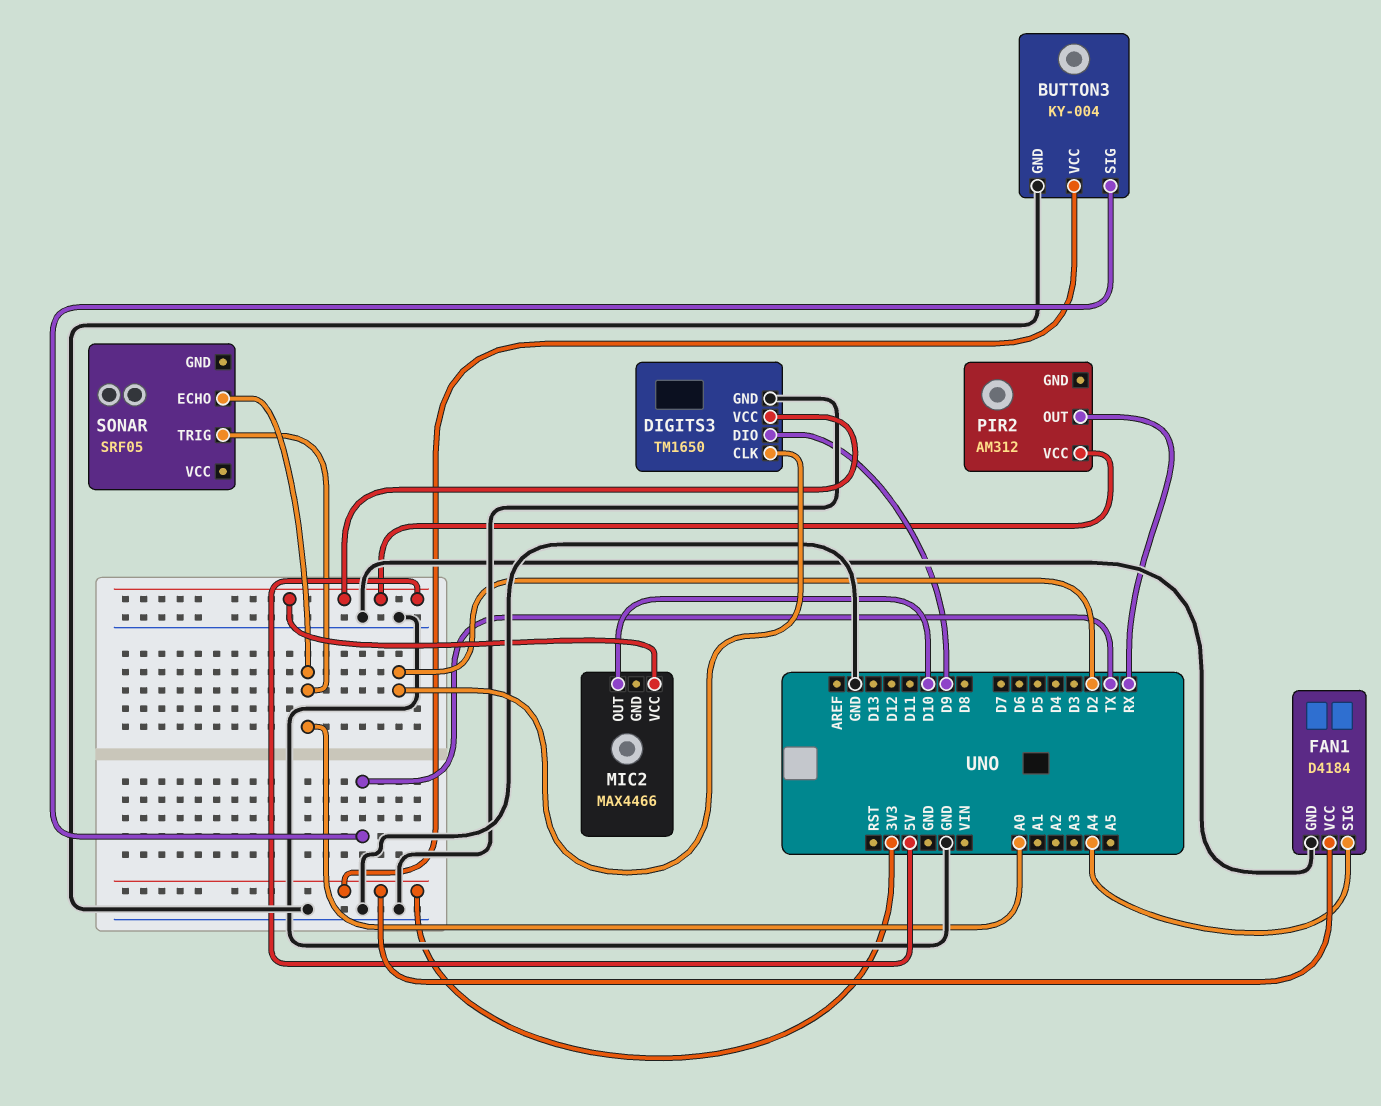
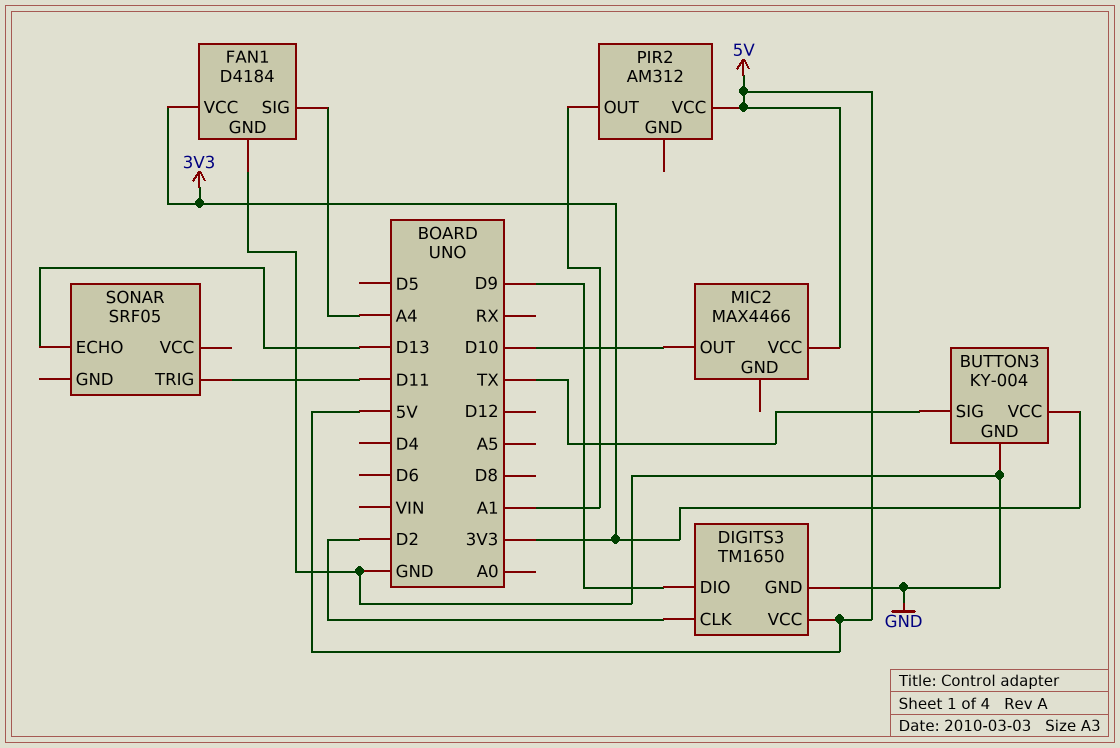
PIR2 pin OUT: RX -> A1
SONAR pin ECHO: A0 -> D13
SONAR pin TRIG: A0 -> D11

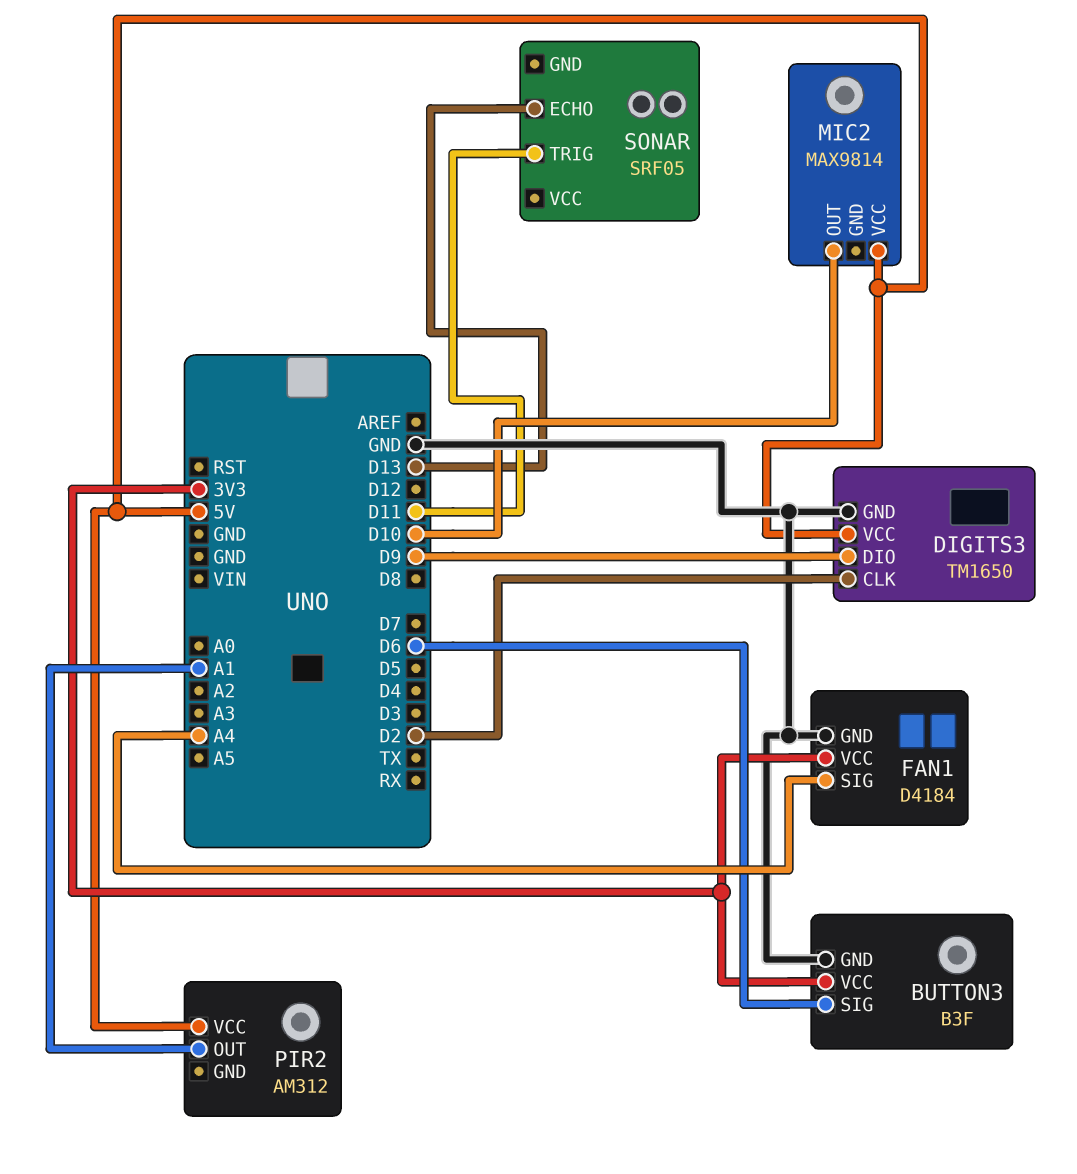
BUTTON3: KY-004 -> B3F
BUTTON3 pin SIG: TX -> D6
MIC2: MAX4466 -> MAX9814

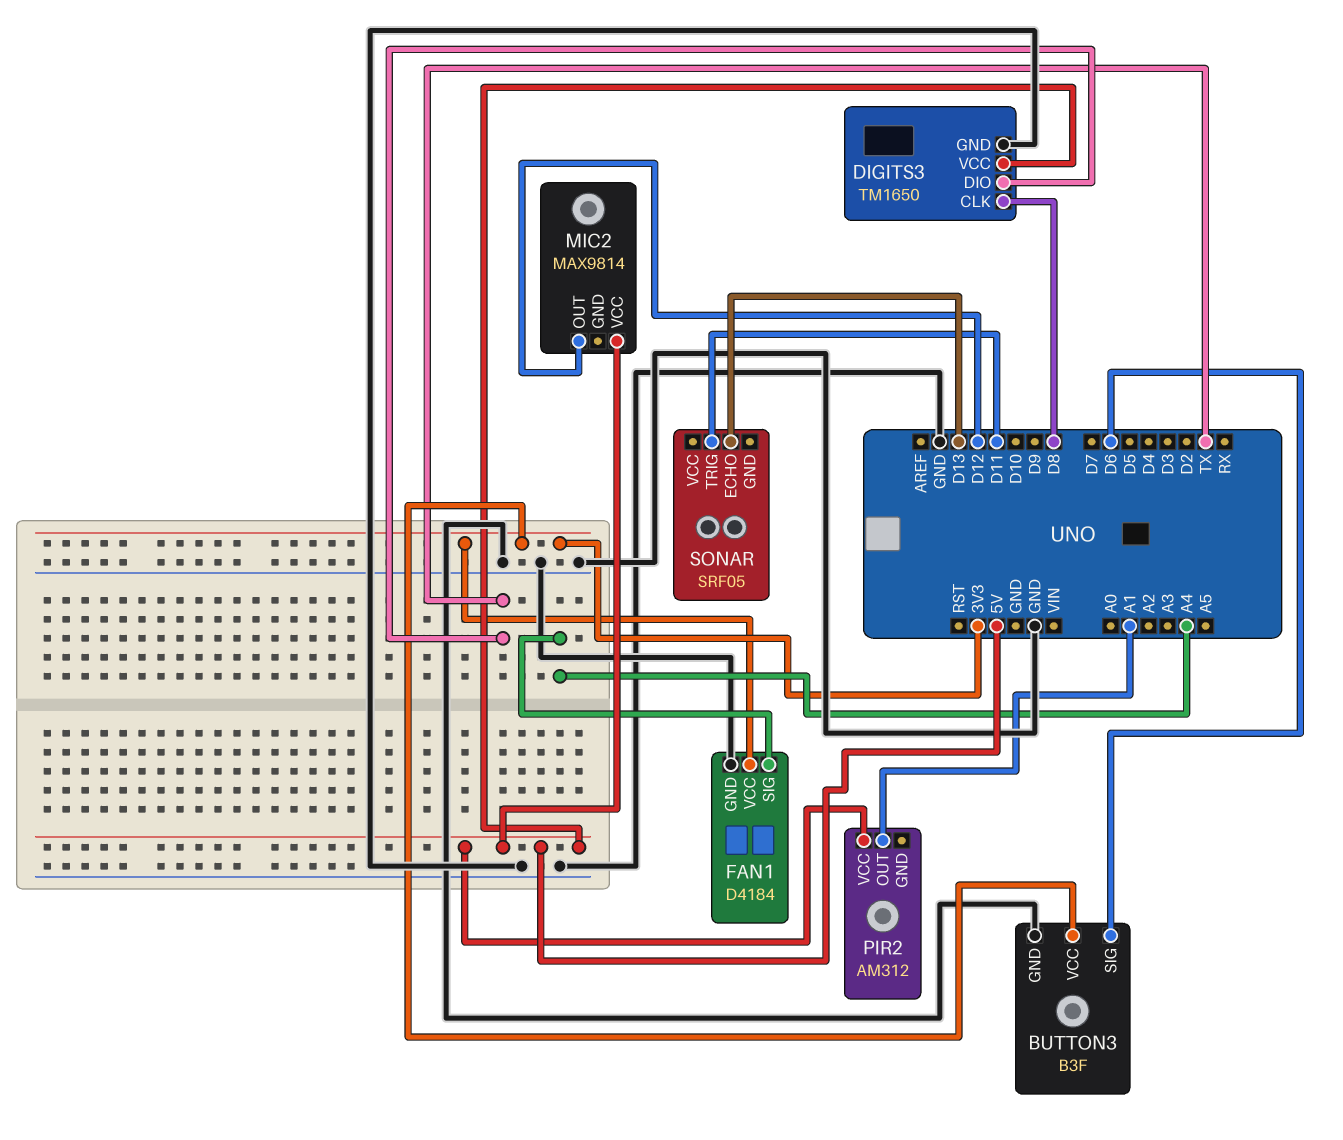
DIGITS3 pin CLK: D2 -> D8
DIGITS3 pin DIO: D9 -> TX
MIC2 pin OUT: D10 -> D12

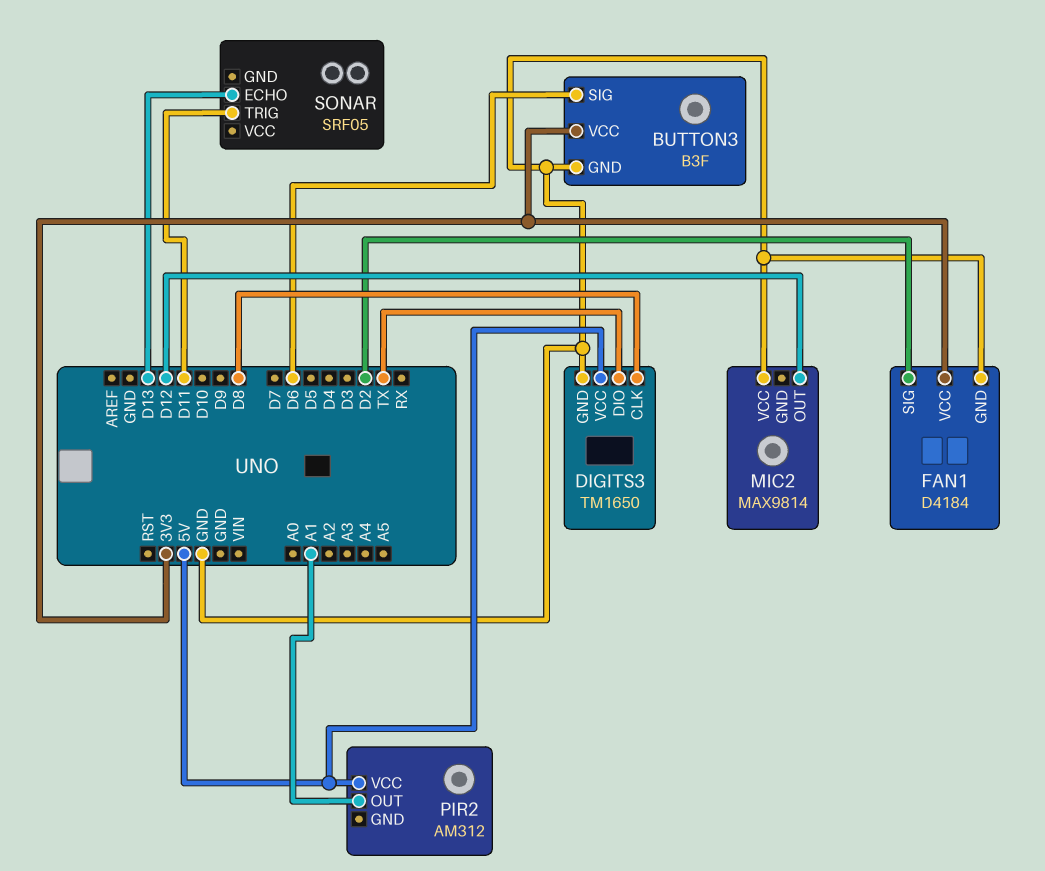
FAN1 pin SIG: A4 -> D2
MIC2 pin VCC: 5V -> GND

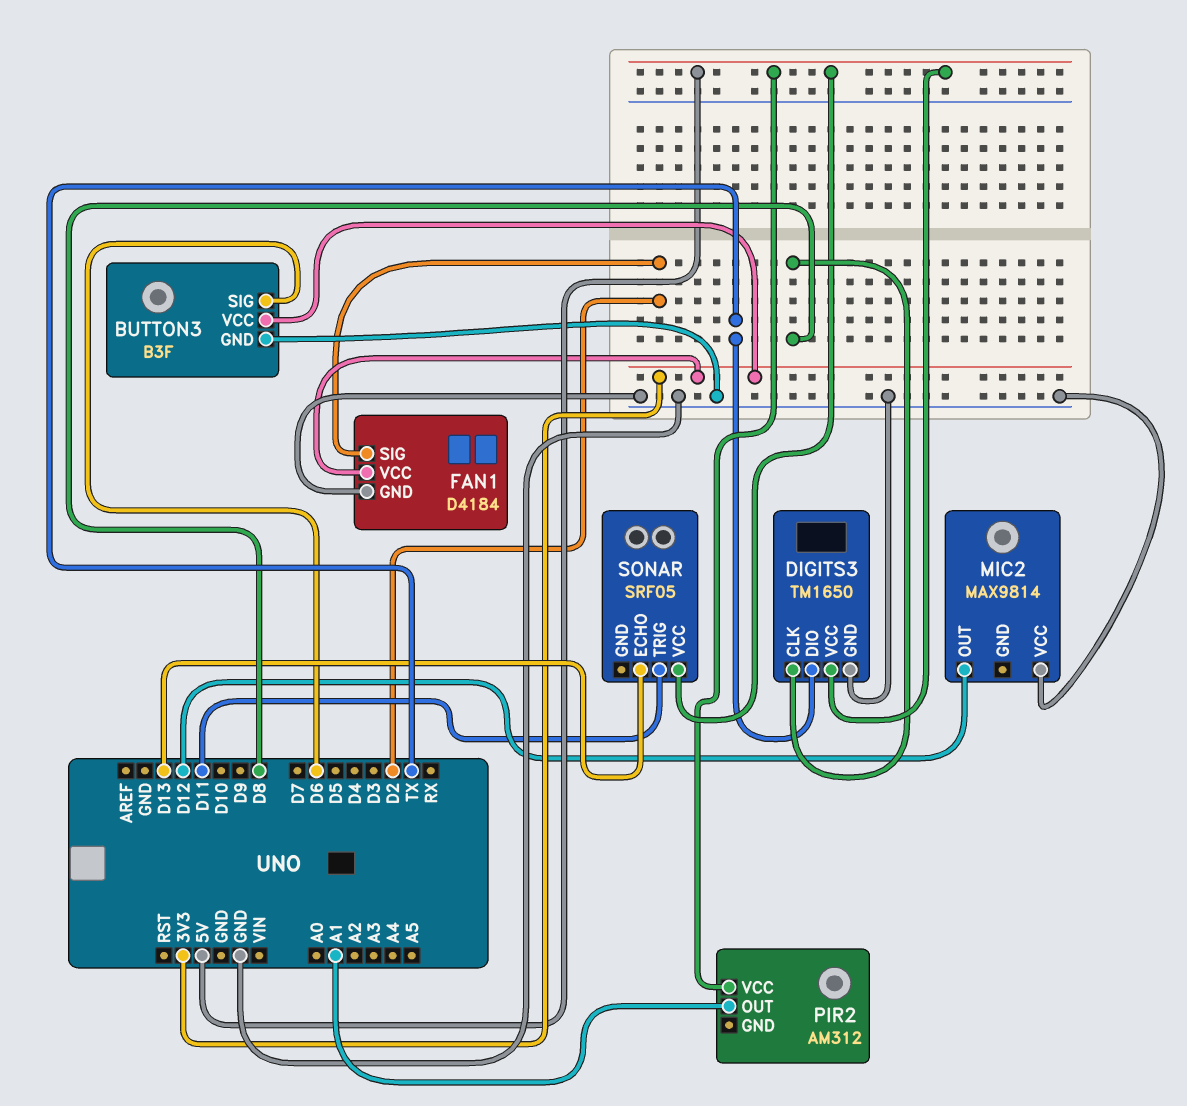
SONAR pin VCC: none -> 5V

Problem description: Across the material, report every line that has the word "SONAR".

Answer for the task:
SONAR pin ECHO: A0 -> D13
SONAR pin TRIG: A0 -> D11
SONAR pin VCC: none -> 5V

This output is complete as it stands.